### Material provided
***
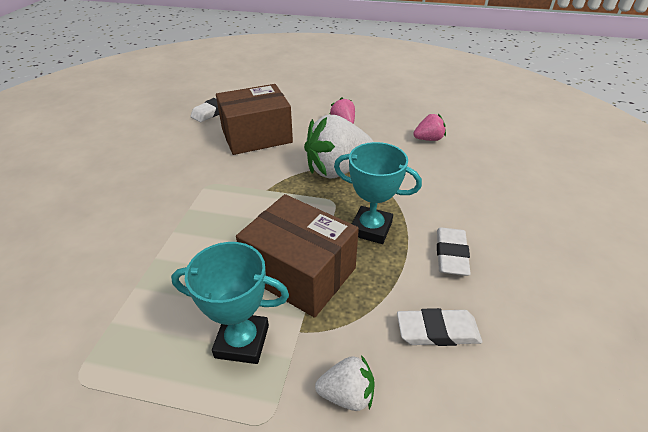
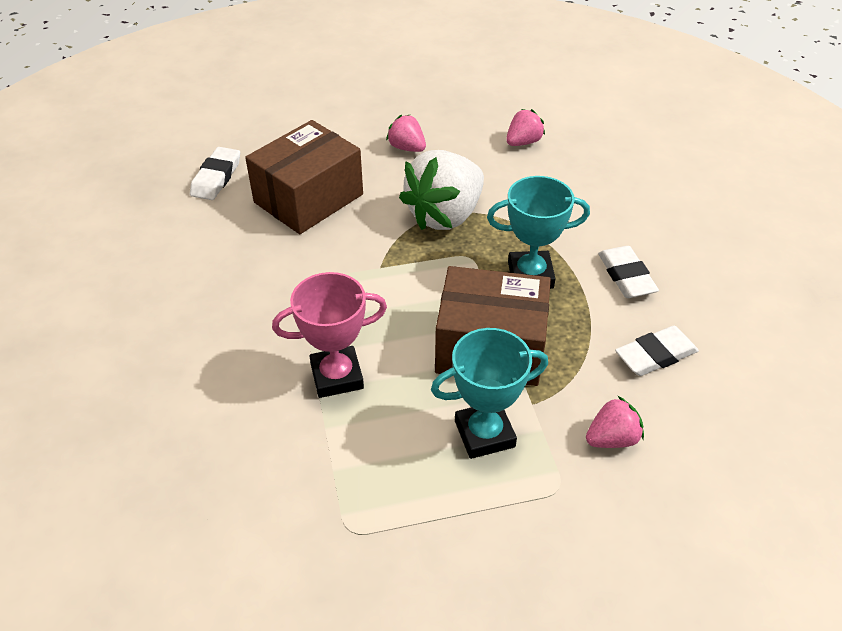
camera: 25 degrees left, 5 degrees up
white strawberry [315,355,375,411] -> pink strawberry [586,396,644,448]
none -> pink trophy [272,272,387,398]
***
### Directions for this task
Without the pictures, repeat the listing exactly as it reads.

### Exercise solution
camera: 25 degrees left, 5 degrees up
white strawberry [315,355,375,411] -> pink strawberry [586,396,644,448]
none -> pink trophy [272,272,387,398]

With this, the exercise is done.